_Exercise instructions_
From the first line of the records through the line containing "J101 pin 1: AC1 -> AC2", retype every line exactly and nothing else.

+ + +

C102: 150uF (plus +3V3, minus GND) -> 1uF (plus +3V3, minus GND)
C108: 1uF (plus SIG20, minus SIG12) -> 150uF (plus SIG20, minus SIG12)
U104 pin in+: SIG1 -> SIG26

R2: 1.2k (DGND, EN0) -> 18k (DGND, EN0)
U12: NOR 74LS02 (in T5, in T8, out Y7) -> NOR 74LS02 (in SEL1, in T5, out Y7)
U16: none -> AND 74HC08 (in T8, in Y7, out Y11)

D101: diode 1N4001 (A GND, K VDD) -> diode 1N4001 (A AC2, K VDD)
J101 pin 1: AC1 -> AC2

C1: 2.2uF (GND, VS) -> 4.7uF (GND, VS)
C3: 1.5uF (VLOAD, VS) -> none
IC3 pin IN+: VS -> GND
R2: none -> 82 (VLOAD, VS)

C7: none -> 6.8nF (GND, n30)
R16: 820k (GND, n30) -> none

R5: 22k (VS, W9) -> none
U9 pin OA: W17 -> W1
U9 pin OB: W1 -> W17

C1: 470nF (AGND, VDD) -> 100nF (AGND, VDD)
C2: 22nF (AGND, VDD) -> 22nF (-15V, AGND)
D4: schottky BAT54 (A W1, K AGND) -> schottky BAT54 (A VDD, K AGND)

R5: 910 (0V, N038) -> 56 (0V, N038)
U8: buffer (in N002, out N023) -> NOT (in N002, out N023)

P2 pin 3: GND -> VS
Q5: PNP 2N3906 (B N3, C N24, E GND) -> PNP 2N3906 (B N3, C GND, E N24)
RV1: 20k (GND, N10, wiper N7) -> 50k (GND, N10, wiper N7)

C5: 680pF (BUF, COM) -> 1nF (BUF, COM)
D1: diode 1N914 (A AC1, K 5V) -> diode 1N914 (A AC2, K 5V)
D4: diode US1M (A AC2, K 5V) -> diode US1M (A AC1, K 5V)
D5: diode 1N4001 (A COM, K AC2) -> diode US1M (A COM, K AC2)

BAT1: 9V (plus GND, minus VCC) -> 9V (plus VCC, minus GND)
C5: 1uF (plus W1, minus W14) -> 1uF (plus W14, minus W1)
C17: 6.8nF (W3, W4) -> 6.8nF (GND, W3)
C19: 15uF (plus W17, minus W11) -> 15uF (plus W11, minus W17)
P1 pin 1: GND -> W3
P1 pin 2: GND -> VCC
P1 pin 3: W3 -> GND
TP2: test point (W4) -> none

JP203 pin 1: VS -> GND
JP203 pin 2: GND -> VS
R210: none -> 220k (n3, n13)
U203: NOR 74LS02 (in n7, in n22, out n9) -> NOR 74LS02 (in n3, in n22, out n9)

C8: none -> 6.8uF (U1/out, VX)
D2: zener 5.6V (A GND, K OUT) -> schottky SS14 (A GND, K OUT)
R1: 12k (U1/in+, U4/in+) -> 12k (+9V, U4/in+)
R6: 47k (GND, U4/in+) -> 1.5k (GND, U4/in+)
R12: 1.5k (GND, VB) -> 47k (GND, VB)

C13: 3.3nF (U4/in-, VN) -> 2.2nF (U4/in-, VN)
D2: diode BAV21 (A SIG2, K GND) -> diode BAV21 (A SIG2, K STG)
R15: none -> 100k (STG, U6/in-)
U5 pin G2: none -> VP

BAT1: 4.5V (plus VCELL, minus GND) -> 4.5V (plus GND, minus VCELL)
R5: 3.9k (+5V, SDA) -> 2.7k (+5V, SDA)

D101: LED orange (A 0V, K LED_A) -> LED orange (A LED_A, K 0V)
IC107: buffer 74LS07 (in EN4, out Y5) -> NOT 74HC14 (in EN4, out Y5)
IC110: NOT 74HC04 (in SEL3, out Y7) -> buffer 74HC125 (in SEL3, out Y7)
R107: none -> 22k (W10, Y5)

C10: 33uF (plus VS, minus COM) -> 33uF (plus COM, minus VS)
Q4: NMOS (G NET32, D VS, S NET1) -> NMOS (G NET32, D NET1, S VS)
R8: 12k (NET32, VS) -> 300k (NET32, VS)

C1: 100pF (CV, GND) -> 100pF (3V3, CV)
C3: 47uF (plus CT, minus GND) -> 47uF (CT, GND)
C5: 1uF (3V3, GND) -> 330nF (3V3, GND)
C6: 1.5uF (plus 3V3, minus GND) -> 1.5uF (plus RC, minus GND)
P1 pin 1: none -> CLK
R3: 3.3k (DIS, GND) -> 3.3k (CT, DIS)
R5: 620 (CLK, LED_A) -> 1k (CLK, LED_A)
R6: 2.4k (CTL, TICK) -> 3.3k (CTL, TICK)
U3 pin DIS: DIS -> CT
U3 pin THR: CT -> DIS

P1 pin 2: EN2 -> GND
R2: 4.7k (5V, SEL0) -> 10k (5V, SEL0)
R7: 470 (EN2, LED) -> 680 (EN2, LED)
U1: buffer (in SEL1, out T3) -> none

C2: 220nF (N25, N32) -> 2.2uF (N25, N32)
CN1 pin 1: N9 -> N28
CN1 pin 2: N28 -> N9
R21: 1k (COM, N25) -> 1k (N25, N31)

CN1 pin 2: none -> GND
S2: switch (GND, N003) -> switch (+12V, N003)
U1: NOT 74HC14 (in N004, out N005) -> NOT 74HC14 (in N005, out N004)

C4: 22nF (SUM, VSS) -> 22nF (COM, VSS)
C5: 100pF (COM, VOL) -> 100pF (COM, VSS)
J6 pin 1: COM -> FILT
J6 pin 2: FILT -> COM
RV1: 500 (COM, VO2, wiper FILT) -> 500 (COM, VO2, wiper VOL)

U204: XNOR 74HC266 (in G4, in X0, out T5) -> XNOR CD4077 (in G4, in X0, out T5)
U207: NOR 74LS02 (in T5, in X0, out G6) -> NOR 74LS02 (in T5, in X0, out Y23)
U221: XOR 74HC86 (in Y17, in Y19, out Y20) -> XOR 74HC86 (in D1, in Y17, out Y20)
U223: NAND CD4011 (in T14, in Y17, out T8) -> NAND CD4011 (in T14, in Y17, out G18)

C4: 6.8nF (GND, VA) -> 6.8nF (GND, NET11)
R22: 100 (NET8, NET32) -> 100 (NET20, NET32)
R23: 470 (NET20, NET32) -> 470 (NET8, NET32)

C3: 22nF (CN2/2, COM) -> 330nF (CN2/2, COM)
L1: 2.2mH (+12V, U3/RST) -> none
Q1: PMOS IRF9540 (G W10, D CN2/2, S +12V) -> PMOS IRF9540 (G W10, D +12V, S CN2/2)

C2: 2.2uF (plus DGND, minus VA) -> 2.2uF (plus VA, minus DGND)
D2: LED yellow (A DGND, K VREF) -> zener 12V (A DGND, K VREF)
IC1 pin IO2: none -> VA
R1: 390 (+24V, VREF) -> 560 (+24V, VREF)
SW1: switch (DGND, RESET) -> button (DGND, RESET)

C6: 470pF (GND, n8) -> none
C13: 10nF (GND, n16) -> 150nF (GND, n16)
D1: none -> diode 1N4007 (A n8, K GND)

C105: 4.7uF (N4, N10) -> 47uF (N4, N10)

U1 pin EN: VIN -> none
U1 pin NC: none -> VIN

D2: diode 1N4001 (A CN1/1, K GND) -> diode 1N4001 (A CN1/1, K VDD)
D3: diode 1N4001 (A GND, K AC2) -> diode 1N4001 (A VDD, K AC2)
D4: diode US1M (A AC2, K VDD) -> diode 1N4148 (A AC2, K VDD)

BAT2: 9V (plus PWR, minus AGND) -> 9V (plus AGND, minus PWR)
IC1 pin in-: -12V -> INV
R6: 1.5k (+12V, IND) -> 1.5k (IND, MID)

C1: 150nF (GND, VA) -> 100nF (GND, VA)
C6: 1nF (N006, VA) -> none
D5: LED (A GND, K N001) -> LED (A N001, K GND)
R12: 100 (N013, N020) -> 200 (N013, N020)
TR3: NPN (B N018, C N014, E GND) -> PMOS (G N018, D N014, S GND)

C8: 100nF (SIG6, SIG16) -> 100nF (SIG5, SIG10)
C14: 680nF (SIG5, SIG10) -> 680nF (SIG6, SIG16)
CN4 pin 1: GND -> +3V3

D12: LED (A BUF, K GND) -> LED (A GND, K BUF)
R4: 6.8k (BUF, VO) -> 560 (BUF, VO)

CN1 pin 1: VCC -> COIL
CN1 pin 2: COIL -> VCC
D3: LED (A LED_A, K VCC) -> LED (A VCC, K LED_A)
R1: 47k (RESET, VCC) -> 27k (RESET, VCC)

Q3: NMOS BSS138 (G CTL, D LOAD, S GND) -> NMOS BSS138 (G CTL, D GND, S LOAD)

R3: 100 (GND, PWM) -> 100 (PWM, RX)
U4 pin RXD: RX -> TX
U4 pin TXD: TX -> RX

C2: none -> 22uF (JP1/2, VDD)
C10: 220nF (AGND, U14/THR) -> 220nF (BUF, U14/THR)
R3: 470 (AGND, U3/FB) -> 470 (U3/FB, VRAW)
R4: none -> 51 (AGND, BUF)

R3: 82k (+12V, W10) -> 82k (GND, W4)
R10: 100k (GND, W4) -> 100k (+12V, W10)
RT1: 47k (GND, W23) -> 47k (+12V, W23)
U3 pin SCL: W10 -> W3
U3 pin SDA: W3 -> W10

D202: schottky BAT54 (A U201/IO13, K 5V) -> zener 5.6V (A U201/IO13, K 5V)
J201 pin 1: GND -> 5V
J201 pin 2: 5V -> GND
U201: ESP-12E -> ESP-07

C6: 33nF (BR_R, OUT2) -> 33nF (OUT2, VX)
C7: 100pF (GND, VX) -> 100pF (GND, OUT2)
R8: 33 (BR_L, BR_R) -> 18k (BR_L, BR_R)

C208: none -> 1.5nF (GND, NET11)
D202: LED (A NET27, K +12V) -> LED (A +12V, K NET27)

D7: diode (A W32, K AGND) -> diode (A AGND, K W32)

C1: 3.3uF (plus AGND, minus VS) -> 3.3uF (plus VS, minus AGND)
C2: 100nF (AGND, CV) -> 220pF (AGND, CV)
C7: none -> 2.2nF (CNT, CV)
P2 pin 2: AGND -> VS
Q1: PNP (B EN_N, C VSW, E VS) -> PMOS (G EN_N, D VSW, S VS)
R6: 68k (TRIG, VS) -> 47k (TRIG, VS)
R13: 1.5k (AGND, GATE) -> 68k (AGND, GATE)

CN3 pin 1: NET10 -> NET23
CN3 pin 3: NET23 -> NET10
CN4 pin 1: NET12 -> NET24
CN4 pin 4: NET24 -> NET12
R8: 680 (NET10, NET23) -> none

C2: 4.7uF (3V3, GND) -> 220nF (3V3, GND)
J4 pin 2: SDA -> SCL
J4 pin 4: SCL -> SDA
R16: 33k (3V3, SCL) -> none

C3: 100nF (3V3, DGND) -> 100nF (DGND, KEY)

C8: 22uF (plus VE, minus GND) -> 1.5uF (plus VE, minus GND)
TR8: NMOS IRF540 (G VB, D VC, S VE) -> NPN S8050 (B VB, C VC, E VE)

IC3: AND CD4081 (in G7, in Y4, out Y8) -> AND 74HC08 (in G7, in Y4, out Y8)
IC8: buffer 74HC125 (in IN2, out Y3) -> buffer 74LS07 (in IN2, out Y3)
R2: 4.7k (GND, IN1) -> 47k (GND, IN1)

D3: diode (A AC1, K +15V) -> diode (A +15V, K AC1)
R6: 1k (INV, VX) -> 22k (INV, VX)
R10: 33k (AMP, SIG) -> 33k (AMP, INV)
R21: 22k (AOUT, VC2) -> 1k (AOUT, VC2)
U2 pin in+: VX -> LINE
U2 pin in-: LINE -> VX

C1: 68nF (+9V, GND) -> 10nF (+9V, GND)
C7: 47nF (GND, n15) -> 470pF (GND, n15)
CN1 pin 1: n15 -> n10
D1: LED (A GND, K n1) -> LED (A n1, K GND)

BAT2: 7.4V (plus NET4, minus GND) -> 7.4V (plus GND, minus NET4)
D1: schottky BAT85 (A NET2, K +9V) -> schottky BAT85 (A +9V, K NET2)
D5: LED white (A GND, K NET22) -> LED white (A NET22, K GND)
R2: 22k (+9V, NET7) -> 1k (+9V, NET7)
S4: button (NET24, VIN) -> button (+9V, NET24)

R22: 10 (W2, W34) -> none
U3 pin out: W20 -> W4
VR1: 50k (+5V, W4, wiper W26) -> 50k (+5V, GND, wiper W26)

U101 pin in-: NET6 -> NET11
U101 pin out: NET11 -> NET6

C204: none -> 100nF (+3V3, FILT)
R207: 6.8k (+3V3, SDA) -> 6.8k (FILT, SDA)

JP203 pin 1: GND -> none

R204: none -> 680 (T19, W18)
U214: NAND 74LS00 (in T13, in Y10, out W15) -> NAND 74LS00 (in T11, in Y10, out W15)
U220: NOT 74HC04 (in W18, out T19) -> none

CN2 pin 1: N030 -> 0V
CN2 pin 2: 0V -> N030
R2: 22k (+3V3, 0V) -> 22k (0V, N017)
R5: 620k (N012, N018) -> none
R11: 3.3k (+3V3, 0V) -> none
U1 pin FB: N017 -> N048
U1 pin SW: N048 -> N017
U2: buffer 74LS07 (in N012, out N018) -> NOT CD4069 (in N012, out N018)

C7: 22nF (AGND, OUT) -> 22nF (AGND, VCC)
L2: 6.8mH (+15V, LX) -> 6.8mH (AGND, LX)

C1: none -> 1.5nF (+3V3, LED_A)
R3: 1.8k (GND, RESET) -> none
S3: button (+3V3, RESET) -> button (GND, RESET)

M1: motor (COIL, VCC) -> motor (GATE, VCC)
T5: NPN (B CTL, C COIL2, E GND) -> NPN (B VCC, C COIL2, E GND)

+ + +

_Result below_
C102: 150uF (plus +3V3, minus GND) -> 1uF (plus +3V3, minus GND)
C108: 1uF (plus SIG20, minus SIG12) -> 150uF (plus SIG20, minus SIG12)
U104 pin in+: SIG1 -> SIG26

R2: 1.2k (DGND, EN0) -> 18k (DGND, EN0)
U12: NOR 74LS02 (in T5, in T8, out Y7) -> NOR 74LS02 (in SEL1, in T5, out Y7)
U16: none -> AND 74HC08 (in T8, in Y7, out Y11)

D101: diode 1N4001 (A GND, K VDD) -> diode 1N4001 (A AC2, K VDD)
J101 pin 1: AC1 -> AC2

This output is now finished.